• _WORK TO COMPLETE_:
Go through the records and show each line where the word "lime" occurs.

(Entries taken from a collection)
--------

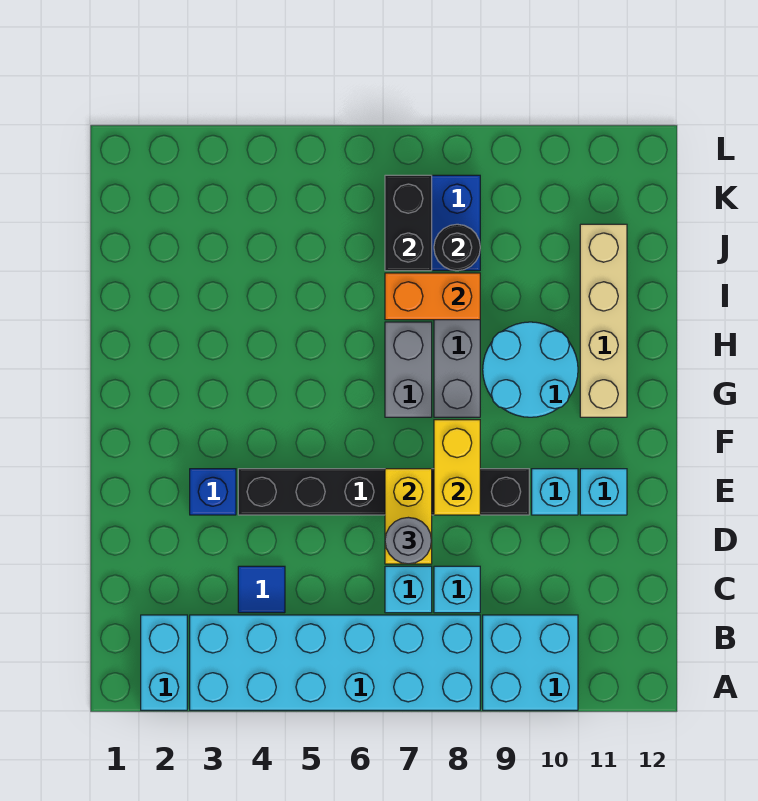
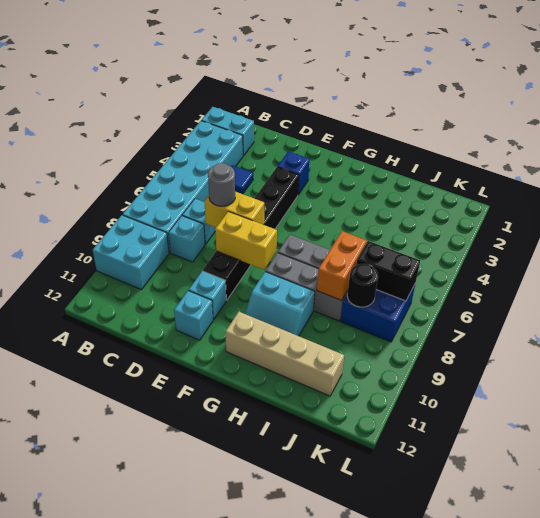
cyan round brick G9:H10 level 1 -> cyan slope G9:H10 level 1 top 9

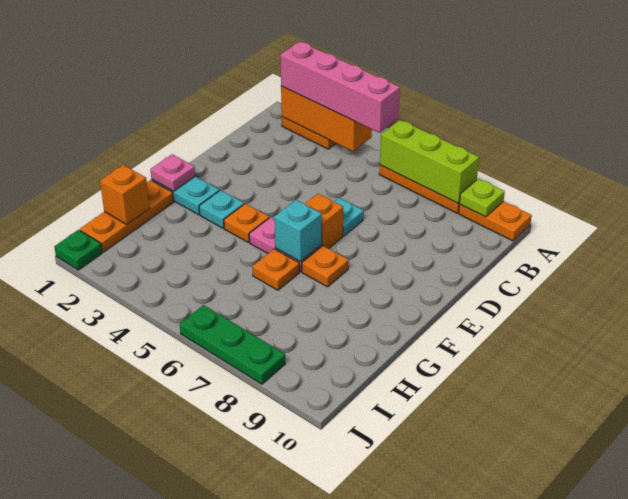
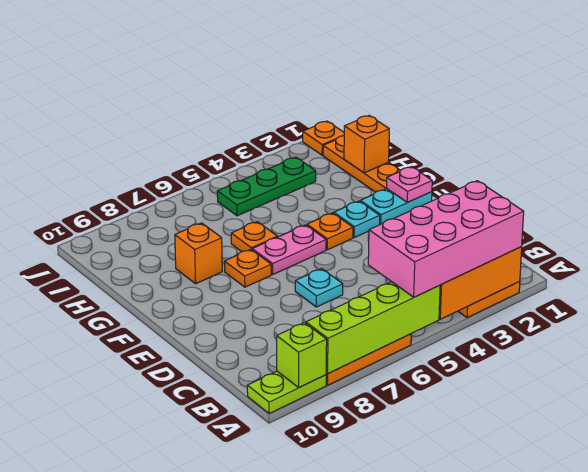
pink brick A2:A5 level 3 -> pink brick A2:B5 level 3
lime brick A6:A8 level 2 -> lime brick A5:A8 level 2
orange plate A9:A10 level 1 -> lime plate A9:A10 level 1
lime plate A9 level 2 -> lime brick A9 level 2
orange brick E6 level 1 -> orange brick G8 level 1
cyan brick F6 level 2 -> none
green plate J1 level 1 -> orange plate J1 level 1
green plate J6:J8 level 1 -> green plate I3:I5 level 1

--------

• _FINISHED TASK_:
lime brick A6:A8 level 2 -> lime brick A5:A8 level 2
orange plate A9:A10 level 1 -> lime plate A9:A10 level 1
lime plate A9 level 2 -> lime brick A9 level 2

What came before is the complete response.